[[ ENTRIES PROVIDED, beginning ]]

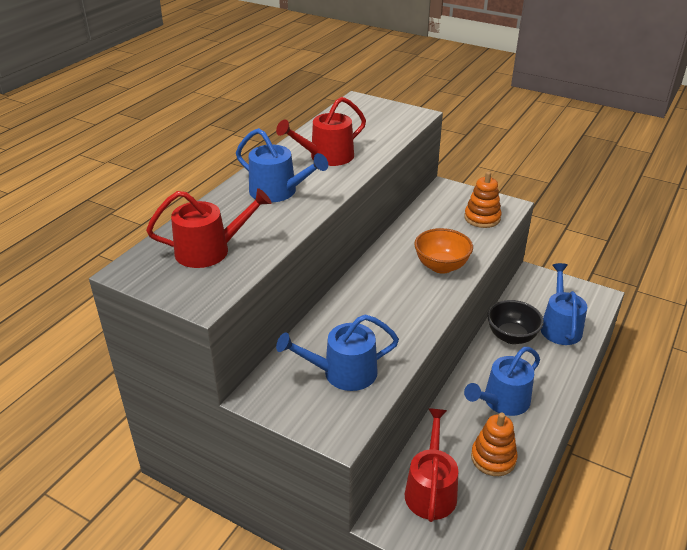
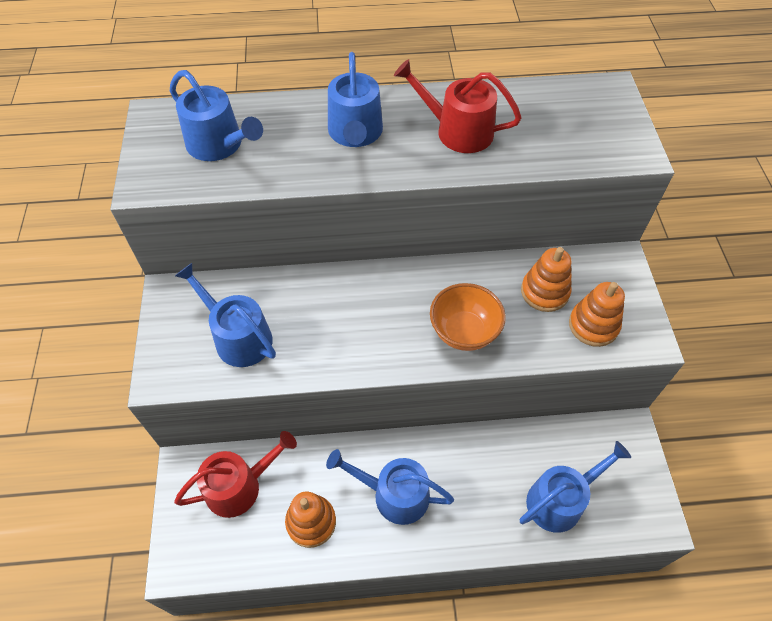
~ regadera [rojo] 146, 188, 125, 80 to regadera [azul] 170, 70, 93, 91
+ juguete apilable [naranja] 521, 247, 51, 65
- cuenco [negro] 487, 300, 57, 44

[[ ENTRIES PROVIDED, end ]]
[[ ENTRIES PROVIDED, beginning ]]

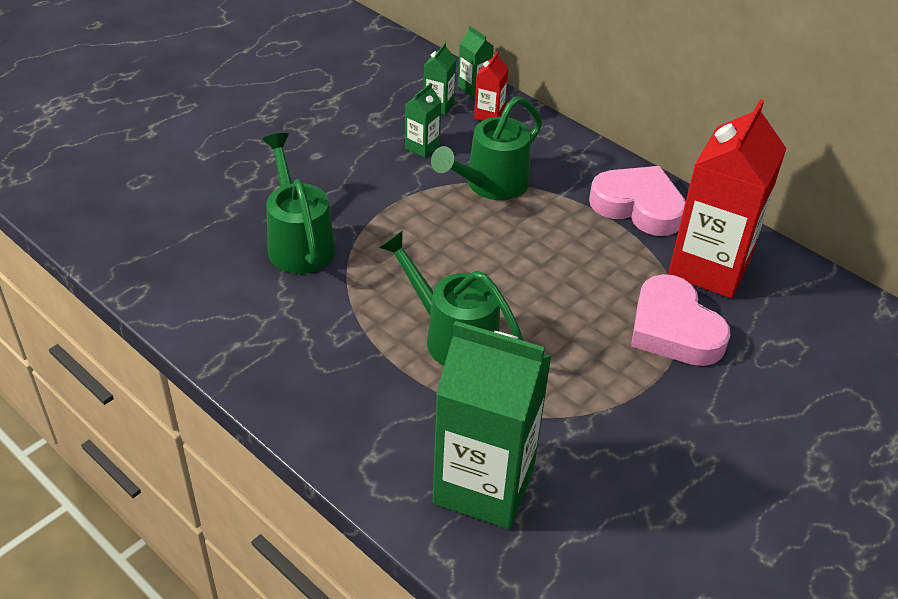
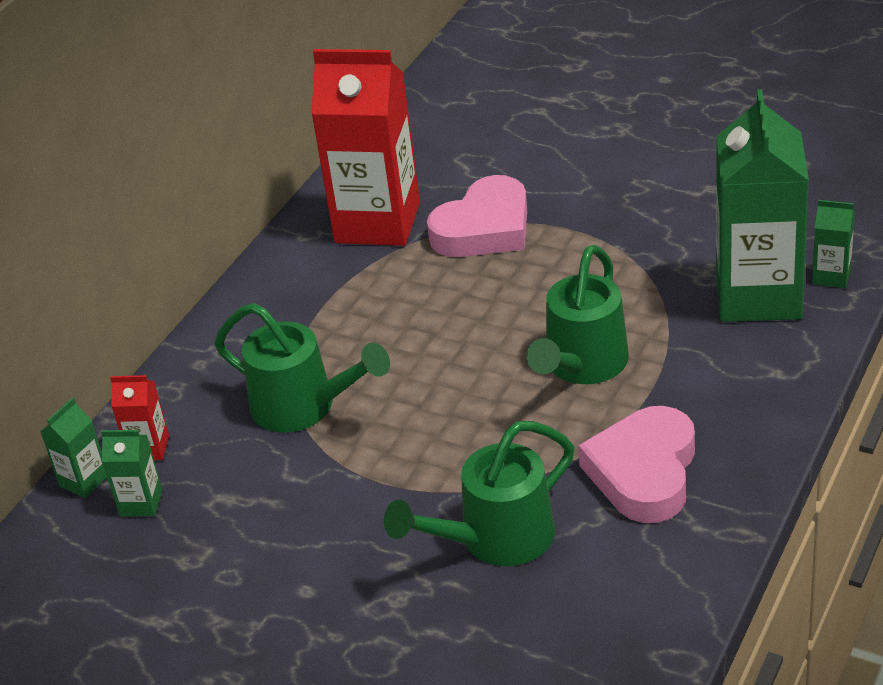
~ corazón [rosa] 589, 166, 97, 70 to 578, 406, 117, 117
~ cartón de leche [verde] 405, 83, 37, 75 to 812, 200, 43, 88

[[ ENTRIES PROVIDED, end ]]

With the line holding "247, 51, 65" as the first and the line holding "- cuenco [negro] 487, 300, 57, 44" as the last, please transcribe exactly the lines of the material above in that range and nothing else.

SOLUTION FOR THIS PROBLEM:
+ juguete apilable [naranja] 521, 247, 51, 65
- cuenco [negro] 487, 300, 57, 44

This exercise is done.